◆ **Your instructions**
Scan the material that follows. Copy every line containing the word "infiltrate".

**** Data shown ****

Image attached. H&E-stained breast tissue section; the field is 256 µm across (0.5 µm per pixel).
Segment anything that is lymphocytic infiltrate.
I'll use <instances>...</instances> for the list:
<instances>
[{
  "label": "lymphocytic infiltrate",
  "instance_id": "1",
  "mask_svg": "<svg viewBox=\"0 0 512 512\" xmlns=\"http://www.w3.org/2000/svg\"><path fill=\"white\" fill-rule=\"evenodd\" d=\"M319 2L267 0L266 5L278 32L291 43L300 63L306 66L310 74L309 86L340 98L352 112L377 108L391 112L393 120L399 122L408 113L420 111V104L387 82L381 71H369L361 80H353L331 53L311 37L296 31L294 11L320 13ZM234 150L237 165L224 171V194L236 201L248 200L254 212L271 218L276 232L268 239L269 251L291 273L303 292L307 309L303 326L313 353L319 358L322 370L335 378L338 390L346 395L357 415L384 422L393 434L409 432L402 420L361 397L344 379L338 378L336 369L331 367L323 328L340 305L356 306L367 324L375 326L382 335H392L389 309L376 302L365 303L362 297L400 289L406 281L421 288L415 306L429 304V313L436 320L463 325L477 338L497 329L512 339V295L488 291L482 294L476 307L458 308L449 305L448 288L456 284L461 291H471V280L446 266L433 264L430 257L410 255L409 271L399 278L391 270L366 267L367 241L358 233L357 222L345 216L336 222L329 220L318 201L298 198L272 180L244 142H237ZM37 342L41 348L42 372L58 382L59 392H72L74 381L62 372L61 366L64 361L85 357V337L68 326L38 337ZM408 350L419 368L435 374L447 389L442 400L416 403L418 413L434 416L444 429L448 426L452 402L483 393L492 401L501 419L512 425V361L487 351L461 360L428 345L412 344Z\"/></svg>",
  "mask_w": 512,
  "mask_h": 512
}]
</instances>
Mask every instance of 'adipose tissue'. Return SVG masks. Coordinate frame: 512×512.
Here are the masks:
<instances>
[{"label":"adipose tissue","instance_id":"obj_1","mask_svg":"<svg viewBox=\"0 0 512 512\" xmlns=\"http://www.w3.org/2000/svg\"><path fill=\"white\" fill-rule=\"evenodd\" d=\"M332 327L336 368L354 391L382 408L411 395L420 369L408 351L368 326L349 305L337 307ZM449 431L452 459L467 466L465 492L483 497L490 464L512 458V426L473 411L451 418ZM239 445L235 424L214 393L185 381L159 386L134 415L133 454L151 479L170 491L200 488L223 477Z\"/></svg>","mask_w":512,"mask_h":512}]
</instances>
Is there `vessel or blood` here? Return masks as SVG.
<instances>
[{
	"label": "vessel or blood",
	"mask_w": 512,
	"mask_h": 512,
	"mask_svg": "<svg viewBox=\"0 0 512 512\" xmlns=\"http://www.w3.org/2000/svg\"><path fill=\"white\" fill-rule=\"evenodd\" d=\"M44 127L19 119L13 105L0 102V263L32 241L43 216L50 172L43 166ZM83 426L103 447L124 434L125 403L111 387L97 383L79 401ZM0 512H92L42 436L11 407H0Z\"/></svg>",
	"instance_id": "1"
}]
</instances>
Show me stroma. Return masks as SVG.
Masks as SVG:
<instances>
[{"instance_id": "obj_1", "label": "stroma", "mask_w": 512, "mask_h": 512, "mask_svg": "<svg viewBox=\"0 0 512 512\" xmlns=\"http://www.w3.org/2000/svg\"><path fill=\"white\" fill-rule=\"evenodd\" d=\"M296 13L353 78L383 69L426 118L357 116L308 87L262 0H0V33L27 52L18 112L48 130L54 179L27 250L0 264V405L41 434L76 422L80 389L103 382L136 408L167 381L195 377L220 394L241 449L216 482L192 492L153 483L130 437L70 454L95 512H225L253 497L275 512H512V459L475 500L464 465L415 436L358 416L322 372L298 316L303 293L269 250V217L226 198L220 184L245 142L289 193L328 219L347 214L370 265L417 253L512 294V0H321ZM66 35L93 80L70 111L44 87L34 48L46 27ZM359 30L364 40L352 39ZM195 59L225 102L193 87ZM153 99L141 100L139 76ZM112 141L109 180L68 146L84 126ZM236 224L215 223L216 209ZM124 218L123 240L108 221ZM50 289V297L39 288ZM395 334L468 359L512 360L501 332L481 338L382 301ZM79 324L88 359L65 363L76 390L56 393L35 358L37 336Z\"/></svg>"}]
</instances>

****

◆ **Task output**
Segment anything that is lymphocytic infiltrate.
  "label": "lymphocytic infiltrate",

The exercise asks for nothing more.